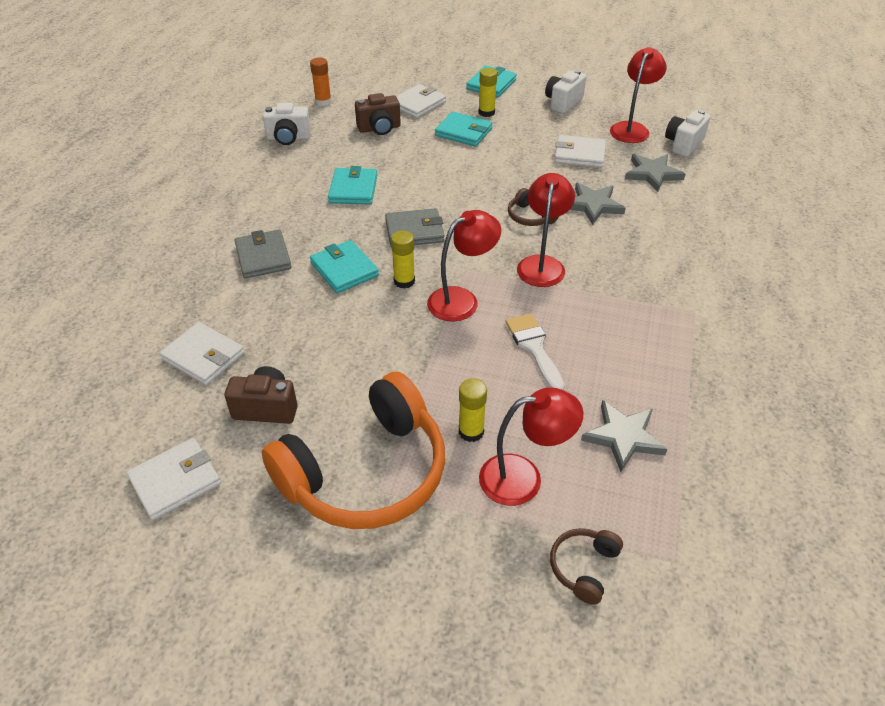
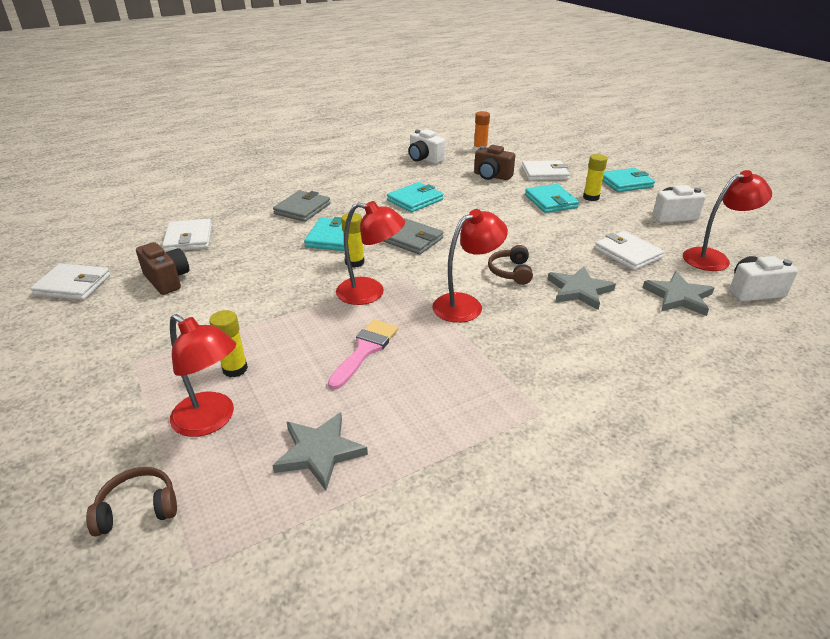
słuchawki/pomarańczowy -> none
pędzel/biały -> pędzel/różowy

* * *

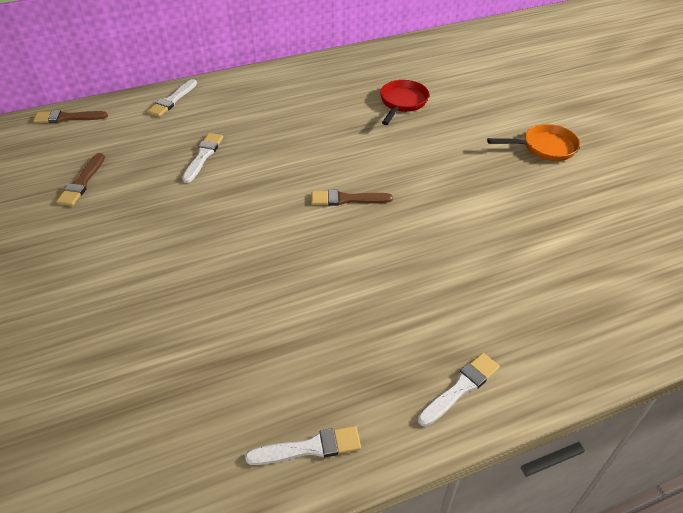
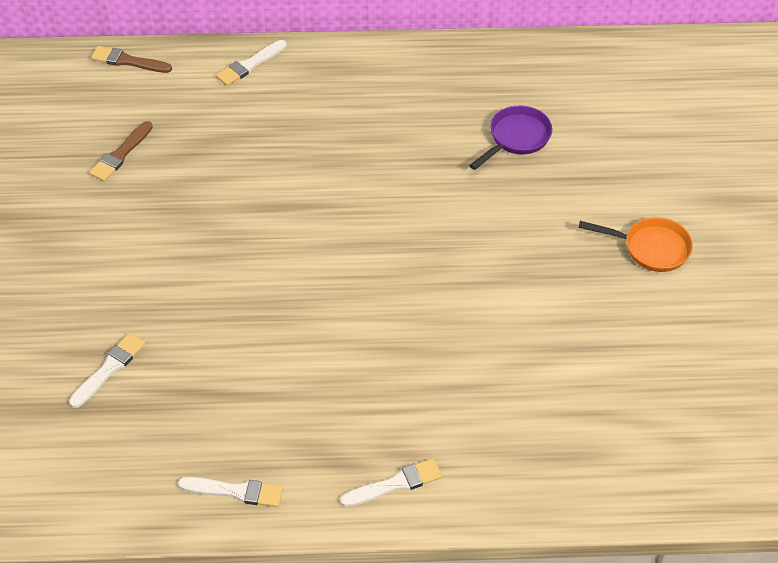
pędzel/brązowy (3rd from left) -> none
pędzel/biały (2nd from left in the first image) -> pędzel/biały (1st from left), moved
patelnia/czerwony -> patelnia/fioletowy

--

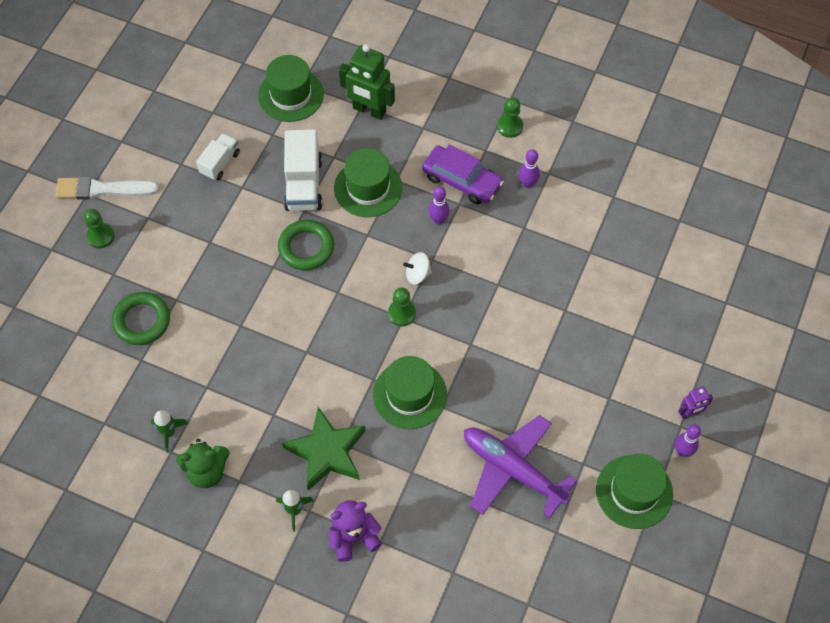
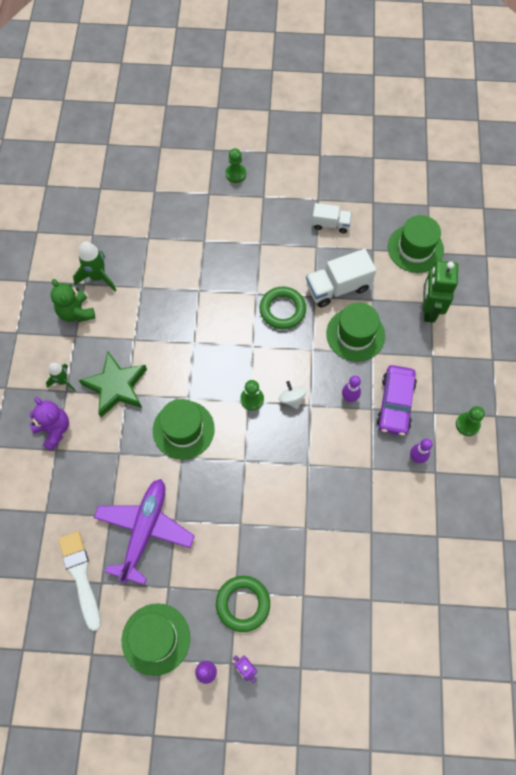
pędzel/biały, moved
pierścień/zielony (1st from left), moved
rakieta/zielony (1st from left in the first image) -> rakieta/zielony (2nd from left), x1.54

* **About this exercise**
All that is wanted is the stretch of lines above from the one containing "słuchawki/pomarańczowy -> none" through the one containing "pędzel/biały -> pędzel/różowy", duplicated exactly.

* **Answer space**
słuchawki/pomarańczowy -> none
pędzel/biały -> pędzel/różowy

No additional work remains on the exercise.